--- PROVIDED RECORDS Enclosed Below ---
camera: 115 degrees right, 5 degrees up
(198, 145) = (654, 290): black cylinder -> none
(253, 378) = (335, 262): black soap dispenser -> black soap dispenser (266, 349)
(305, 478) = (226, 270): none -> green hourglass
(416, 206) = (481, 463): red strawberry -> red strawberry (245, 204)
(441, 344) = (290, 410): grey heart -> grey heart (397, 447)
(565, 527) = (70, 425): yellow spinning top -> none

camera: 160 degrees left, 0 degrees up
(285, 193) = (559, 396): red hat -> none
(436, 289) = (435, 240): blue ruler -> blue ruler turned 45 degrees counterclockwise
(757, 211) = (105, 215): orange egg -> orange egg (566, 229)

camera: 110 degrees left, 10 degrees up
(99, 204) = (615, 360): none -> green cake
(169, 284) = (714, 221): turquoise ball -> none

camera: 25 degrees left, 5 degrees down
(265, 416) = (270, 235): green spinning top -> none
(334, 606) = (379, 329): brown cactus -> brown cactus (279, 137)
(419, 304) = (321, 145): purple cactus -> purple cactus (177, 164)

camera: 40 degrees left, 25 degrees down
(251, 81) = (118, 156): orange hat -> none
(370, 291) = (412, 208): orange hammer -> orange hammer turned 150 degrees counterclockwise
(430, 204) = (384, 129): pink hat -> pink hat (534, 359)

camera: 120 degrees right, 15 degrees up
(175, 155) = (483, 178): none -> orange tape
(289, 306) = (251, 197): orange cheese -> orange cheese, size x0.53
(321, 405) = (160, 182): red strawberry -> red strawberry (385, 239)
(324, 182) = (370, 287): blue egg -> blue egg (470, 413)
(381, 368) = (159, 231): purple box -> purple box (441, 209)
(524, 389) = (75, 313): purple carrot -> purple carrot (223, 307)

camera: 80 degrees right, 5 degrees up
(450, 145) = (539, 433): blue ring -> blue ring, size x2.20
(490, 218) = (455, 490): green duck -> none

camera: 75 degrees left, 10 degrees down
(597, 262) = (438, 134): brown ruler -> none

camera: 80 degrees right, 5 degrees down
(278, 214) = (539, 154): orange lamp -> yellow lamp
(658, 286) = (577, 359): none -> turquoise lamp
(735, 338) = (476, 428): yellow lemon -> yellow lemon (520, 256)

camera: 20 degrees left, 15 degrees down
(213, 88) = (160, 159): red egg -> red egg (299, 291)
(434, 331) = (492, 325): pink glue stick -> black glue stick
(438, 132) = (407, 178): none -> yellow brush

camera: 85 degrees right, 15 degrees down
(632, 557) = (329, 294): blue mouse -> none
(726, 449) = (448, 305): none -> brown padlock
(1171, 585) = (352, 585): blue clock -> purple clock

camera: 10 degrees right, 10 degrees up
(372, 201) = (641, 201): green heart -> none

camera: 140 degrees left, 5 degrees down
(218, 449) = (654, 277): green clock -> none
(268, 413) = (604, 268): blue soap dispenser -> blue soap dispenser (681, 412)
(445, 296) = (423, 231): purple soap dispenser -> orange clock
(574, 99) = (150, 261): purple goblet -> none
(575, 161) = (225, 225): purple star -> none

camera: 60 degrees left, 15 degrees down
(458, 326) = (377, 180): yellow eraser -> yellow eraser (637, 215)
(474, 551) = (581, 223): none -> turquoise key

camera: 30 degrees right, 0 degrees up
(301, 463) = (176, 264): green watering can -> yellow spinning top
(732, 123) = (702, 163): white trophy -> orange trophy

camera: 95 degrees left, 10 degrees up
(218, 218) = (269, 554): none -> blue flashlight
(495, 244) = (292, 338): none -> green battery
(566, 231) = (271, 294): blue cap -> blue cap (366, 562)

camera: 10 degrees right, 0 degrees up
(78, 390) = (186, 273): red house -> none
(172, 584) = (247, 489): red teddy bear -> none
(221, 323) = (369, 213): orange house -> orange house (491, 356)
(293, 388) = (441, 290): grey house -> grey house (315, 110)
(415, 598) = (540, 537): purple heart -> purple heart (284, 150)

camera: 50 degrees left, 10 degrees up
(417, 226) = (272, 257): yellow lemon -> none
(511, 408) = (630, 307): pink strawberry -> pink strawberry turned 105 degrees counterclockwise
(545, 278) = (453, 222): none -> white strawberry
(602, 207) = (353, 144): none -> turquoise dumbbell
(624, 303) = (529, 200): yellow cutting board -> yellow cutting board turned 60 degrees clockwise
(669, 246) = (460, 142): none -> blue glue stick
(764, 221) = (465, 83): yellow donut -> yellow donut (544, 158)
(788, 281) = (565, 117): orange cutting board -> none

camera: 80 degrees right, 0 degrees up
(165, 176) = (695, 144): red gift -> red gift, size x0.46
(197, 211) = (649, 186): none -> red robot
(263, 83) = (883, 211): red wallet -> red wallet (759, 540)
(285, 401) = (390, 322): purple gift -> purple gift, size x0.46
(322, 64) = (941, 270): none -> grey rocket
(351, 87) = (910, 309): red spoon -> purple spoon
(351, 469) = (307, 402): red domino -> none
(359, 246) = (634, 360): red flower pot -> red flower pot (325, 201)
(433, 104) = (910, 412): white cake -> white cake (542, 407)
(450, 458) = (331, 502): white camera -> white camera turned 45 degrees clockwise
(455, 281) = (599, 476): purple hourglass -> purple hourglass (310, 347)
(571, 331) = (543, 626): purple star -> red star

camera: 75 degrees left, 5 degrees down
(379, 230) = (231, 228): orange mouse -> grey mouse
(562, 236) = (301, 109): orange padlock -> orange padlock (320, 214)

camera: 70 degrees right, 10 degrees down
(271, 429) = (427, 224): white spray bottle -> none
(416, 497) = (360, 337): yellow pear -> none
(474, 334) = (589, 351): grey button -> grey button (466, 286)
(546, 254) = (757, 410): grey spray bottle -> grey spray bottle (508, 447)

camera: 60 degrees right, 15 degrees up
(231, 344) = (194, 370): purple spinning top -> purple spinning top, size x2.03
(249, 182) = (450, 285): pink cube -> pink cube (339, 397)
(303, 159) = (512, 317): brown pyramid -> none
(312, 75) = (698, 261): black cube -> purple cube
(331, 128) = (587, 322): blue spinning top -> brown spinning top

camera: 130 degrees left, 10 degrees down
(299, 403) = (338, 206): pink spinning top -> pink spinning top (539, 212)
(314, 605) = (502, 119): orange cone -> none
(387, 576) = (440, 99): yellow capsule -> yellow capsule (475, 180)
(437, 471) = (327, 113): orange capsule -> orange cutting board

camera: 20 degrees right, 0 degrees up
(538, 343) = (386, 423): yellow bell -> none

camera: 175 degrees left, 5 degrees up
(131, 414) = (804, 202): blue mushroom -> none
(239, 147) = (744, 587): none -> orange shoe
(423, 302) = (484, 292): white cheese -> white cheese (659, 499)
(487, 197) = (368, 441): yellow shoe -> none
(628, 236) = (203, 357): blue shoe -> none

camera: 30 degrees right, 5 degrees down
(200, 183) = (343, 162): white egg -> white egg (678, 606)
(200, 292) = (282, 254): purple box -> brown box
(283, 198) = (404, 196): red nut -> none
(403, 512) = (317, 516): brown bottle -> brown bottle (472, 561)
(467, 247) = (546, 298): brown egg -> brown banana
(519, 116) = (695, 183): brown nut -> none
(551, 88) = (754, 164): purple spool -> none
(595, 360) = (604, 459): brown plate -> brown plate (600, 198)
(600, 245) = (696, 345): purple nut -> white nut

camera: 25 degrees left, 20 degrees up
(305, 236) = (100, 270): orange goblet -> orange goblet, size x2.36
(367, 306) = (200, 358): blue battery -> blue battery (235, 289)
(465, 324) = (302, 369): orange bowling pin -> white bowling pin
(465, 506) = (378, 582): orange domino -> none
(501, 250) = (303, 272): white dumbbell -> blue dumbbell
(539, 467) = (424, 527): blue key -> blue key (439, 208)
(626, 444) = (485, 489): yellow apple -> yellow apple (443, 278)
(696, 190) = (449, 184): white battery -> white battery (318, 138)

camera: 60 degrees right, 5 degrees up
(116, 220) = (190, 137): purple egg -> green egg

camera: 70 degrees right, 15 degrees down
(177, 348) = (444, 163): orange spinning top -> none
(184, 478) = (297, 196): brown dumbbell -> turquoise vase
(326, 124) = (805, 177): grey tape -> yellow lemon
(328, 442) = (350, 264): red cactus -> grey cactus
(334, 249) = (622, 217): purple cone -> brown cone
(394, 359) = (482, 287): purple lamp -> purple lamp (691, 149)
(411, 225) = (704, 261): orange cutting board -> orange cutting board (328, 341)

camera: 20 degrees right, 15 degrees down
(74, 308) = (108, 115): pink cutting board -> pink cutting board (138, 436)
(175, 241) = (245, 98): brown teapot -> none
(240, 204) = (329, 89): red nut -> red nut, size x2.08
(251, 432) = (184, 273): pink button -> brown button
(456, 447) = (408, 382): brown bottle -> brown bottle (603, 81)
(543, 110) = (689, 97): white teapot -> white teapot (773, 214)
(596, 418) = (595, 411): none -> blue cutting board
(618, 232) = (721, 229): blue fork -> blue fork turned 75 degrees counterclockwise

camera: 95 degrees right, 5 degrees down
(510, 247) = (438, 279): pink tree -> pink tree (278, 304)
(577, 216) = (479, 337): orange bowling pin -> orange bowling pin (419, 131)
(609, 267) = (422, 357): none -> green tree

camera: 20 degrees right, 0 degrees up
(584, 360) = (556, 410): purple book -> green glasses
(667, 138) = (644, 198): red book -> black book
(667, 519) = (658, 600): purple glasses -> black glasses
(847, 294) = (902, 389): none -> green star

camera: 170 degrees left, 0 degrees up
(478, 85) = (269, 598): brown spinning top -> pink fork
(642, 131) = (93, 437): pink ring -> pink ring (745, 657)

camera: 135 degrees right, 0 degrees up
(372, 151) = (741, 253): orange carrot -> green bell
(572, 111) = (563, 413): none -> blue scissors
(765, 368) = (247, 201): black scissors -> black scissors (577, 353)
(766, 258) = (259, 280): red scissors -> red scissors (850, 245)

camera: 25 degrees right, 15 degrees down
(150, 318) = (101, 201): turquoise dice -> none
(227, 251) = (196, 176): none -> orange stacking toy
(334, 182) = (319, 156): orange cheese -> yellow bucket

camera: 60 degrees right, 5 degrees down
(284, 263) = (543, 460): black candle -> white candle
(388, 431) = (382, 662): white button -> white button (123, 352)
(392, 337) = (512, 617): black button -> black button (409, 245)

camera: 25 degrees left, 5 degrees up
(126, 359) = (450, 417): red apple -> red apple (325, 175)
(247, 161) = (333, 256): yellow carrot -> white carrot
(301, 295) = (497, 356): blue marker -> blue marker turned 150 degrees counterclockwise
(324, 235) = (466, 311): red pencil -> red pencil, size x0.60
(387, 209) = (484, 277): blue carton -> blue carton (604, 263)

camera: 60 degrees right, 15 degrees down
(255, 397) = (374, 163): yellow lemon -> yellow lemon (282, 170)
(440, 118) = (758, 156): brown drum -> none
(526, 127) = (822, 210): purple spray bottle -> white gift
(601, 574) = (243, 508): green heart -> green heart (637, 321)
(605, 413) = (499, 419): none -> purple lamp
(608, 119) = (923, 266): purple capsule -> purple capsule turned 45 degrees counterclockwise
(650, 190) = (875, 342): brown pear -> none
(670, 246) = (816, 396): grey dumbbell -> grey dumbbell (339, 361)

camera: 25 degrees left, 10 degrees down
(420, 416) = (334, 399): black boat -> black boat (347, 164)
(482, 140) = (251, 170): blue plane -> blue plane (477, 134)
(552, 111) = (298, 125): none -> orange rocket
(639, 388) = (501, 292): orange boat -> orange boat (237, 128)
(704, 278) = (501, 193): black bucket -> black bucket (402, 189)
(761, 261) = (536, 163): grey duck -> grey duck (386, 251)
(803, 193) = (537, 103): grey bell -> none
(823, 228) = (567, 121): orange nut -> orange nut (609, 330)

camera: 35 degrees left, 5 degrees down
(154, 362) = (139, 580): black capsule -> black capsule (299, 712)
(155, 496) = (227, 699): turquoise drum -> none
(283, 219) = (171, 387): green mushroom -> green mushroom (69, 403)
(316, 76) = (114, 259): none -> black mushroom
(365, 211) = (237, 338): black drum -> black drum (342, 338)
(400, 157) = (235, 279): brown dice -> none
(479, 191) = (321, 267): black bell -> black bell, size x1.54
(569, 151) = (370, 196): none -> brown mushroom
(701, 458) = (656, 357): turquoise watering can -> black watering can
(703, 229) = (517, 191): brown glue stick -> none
--- End of Enclosed PROVIDED RECORDS ---
TASK PROMPT: The lines to copy run from the start of the records above through the line holding "(565, 527) = (70, 425): yellow"; give them exactly, both ends included, and nothing else.

SOLVED EXERCISE:
camera: 115 degrees right, 5 degrees up
(198, 145) = (654, 290): black cylinder -> none
(253, 378) = (335, 262): black soap dispenser -> black soap dispenser (266, 349)
(305, 478) = (226, 270): none -> green hourglass
(416, 206) = (481, 463): red strawberry -> red strawberry (245, 204)
(441, 344) = (290, 410): grey heart -> grey heart (397, 447)
(565, 527) = (70, 425): yellow spinning top -> none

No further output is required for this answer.